YOUR ASSIGNMENT - Go through the data and copy every line in which "bulb" appears.

[Before-and-after object listings]
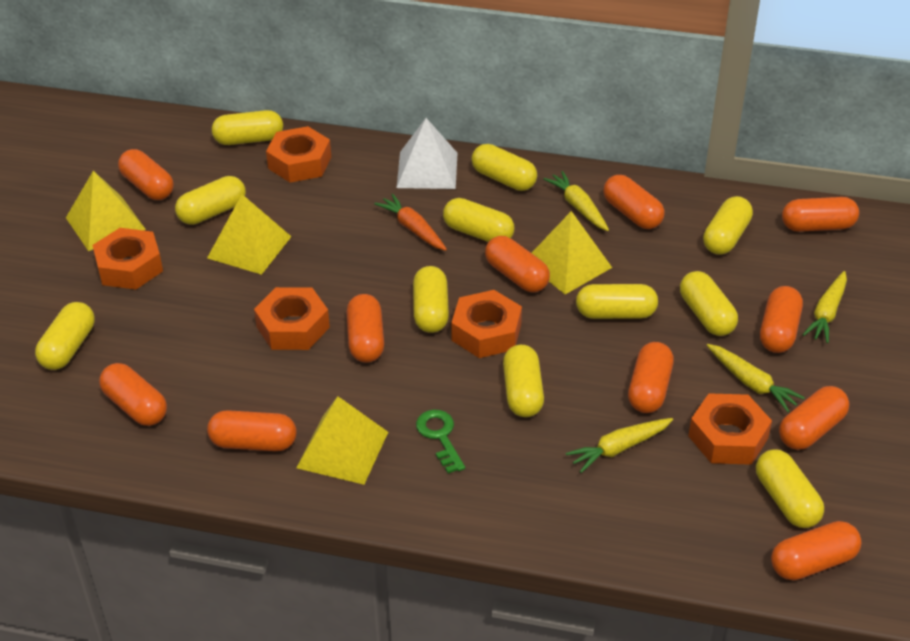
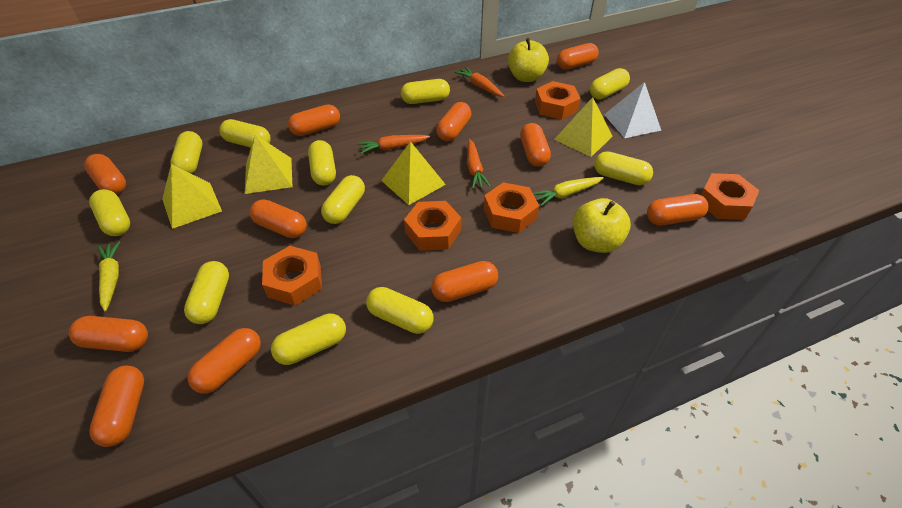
green key: 1 -> 0
orange carrot: 1 -> 3
yellow apple: 0 -> 2
yellow carrot: 4 -> 2

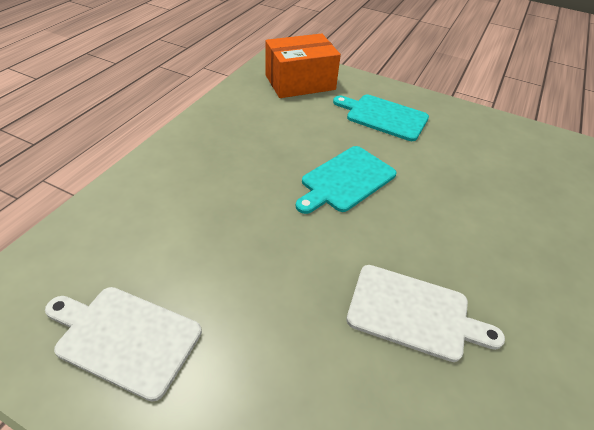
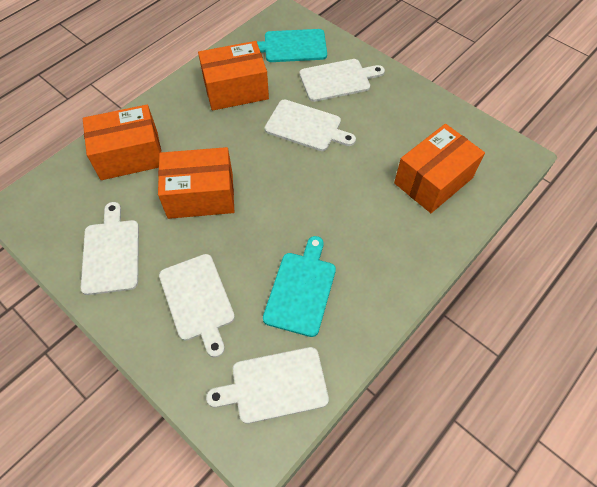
orange box: 1 -> 4
white cutting board: 2 -> 5

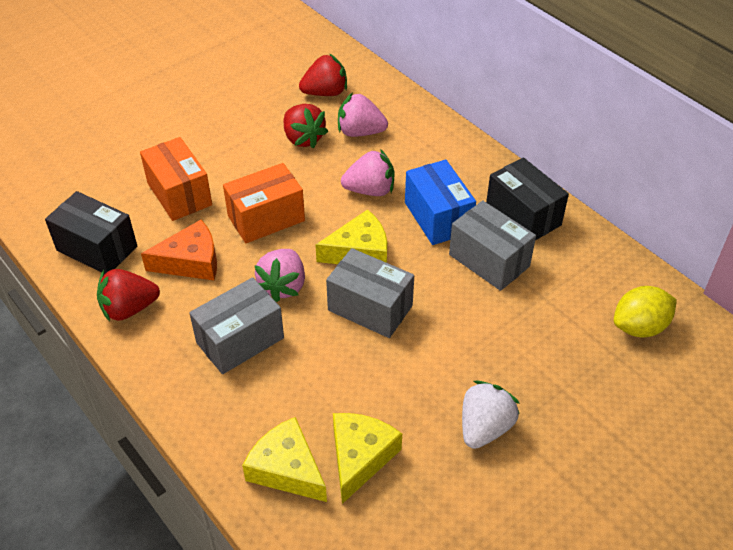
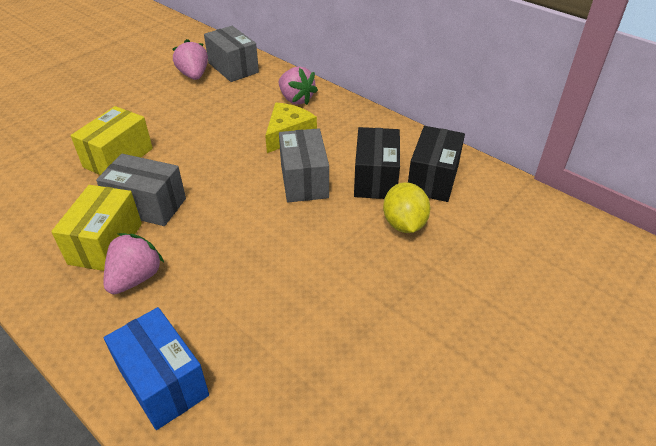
orange box: 2 -> 0
orange cheese: 1 -> 0
red strawberry: 3 -> 0
white strawberry: 1 -> 0
yellow box: 0 -> 2
yellow cheese: 3 -> 1

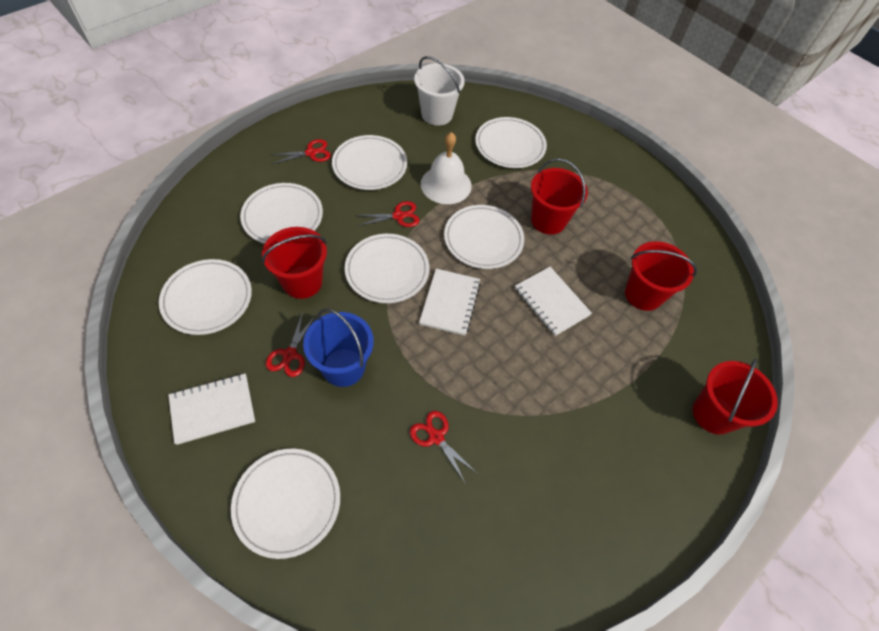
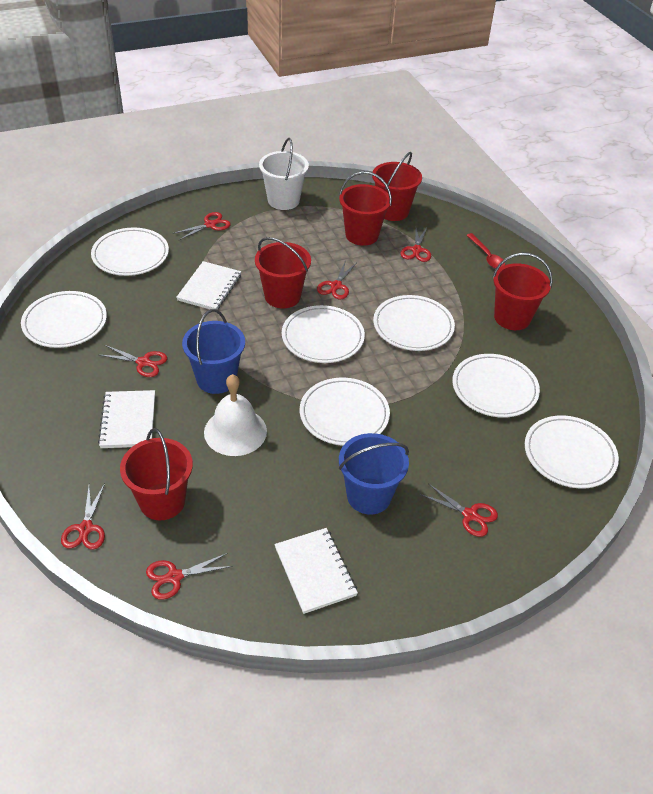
blue bucket: 1 -> 2
red bucket: 4 -> 5
red scissors: 4 -> 7
red spoon: 0 -> 1

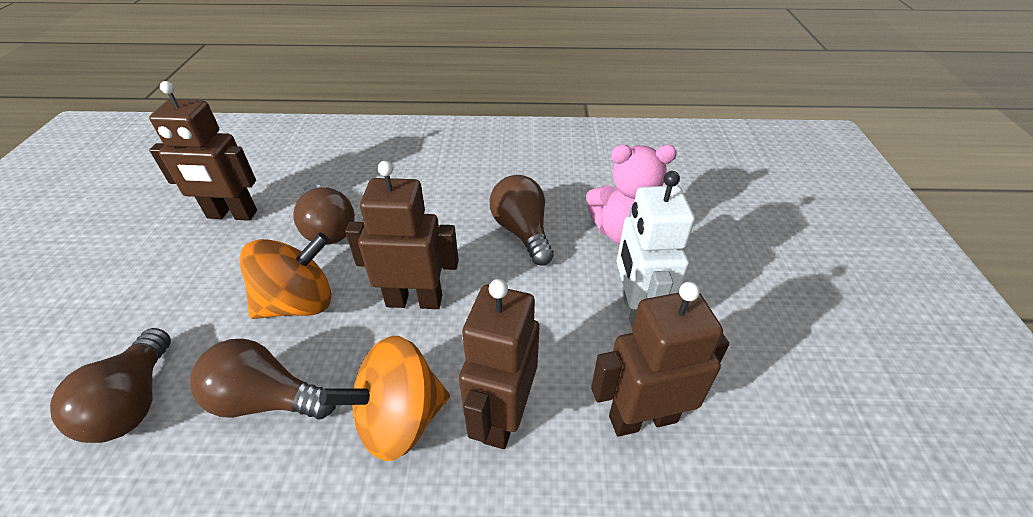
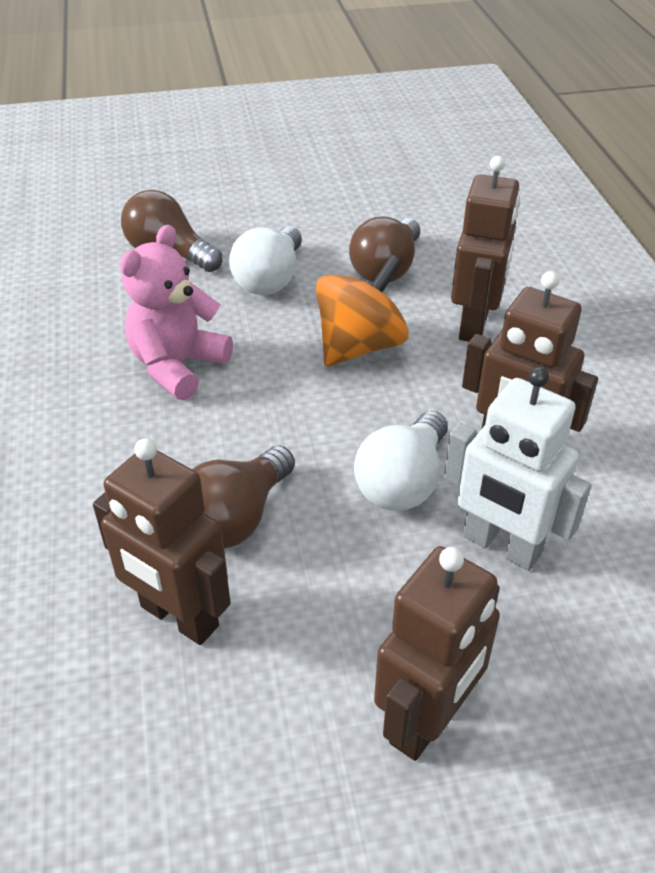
brown light bulb: 4 -> 3
orange spinning top: 2 -> 1
white light bulb: 0 -> 2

SOLUTION TO THE EXERCISE -
brown light bulb: 4 -> 3
white light bulb: 0 -> 2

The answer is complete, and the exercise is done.